▶ _PROVIDED RECORDS_
□ □ □
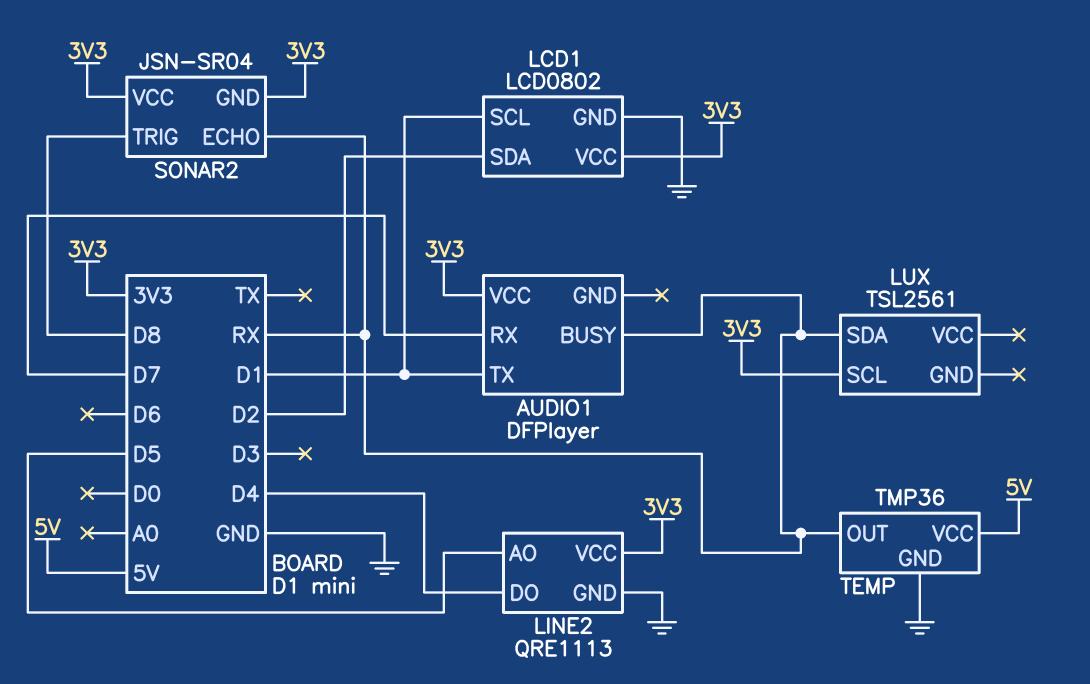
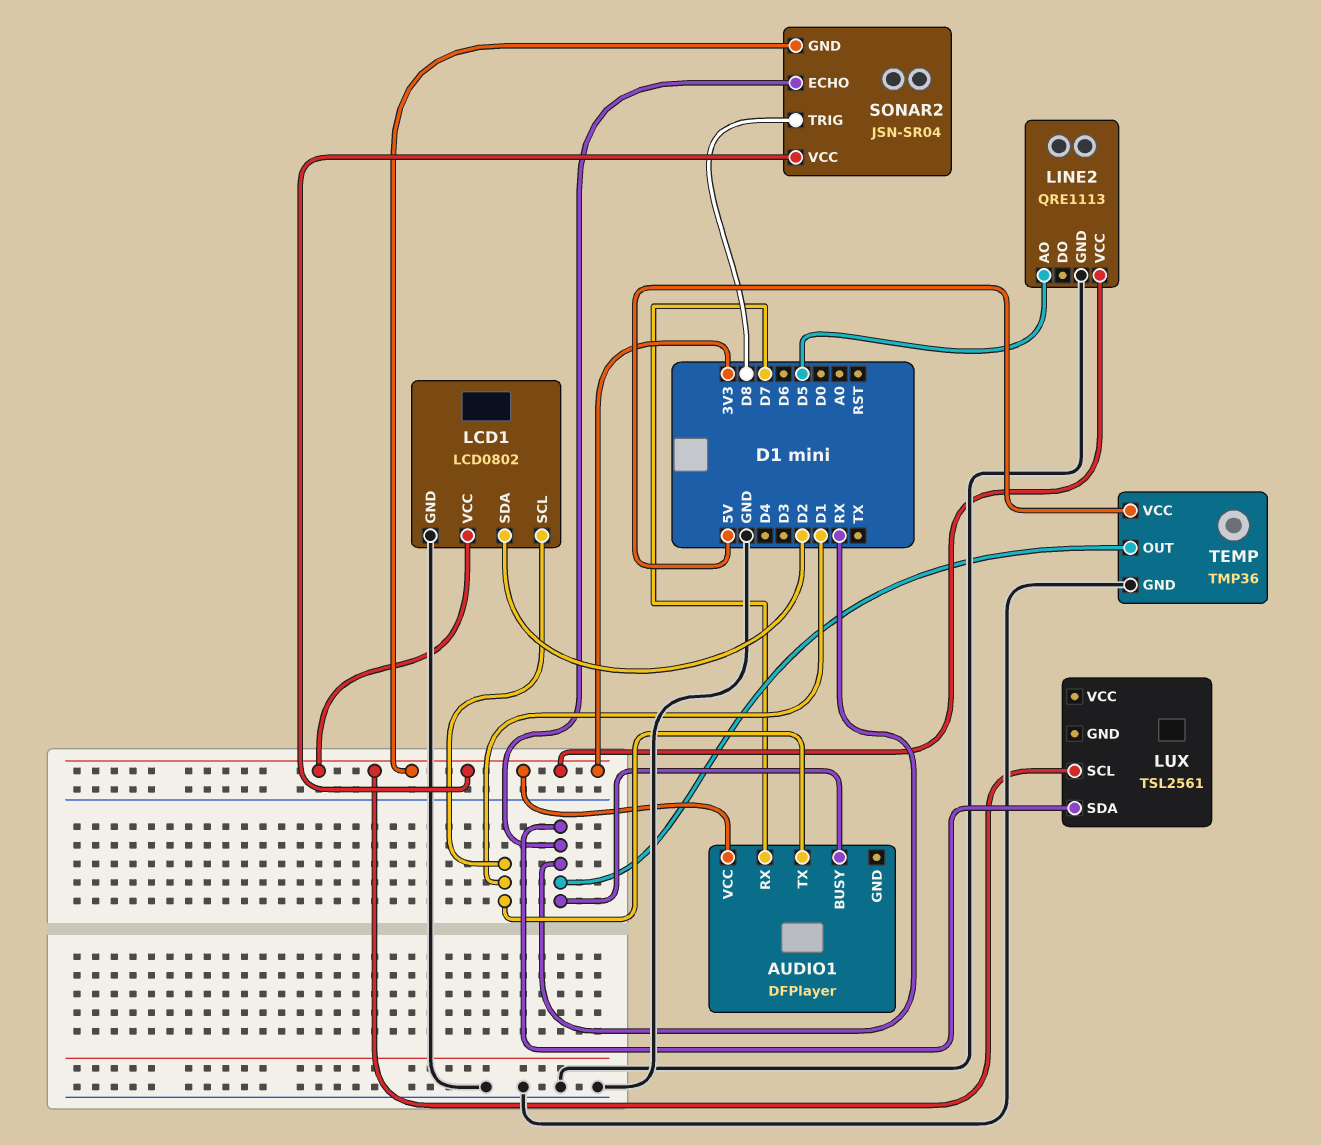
LINE2 pin DO: D4 -> none

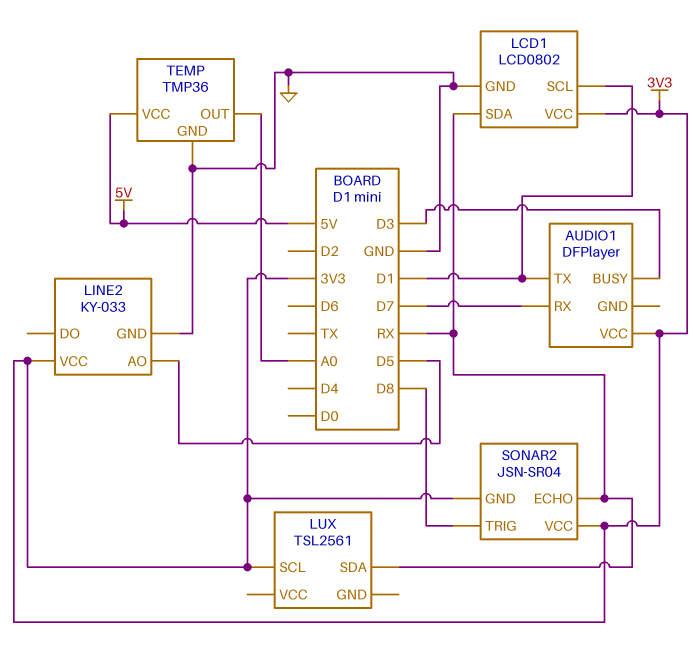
AUDIO1 pin BUSY: RX -> D3
LCD1 pin SDA: D2 -> RX
LINE2: QRE1113 -> KY-033
TEMP pin OUT: RX -> A0

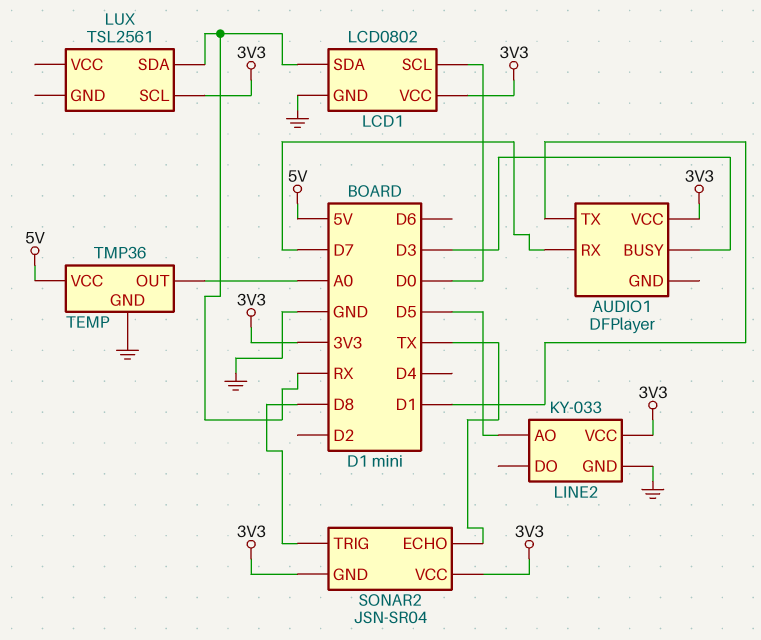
LCD1 pin SCL: D1 -> D0
SONAR2 pin ECHO: RX -> TX

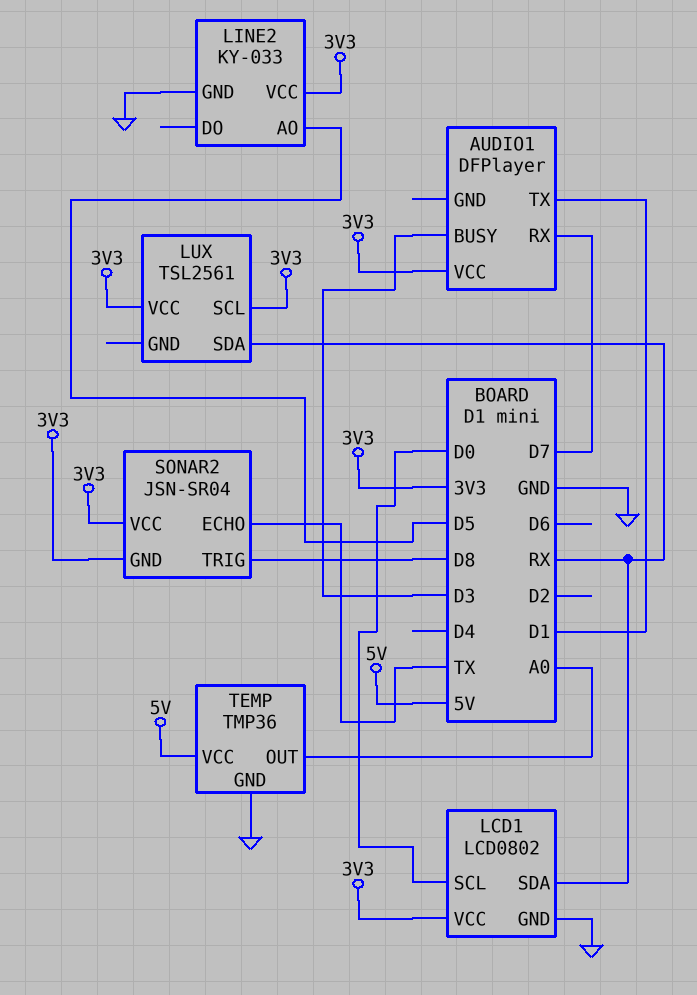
LUX pin VCC: none -> 3V3

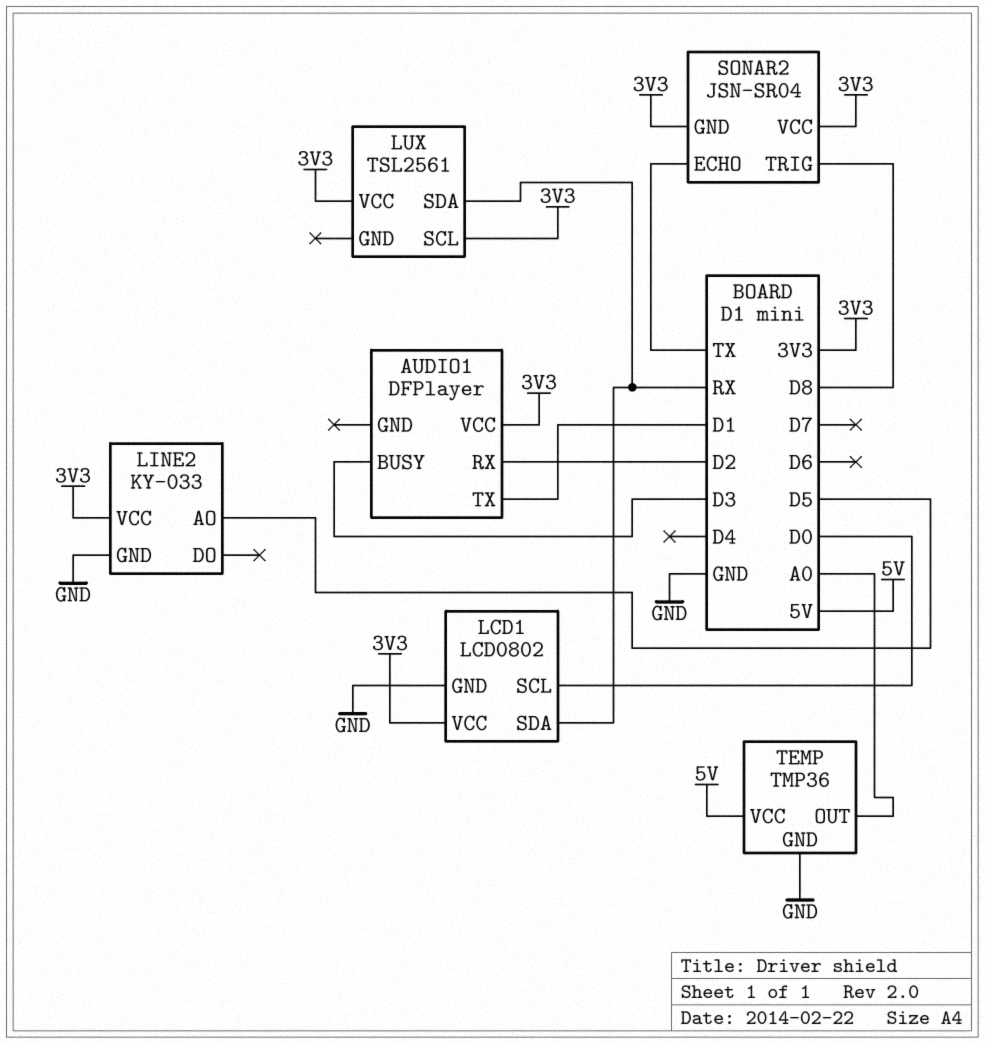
AUDIO1 pin RX: D7 -> D2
□ □ □
▶ _WORK ITEM_
The line containing "AUDIO1 pin BUSY: RX -> D3" and every line after it, through the end of the records, are what you should retype exactly. Do not include the pictures.

▶ _SOLUTION TO THE PROBLEM_
AUDIO1 pin BUSY: RX -> D3
LCD1 pin SDA: D2 -> RX
LINE2: QRE1113 -> KY-033
TEMP pin OUT: RX -> A0

LCD1 pin SCL: D1 -> D0
SONAR2 pin ECHO: RX -> TX

LUX pin VCC: none -> 3V3

AUDIO1 pin RX: D7 -> D2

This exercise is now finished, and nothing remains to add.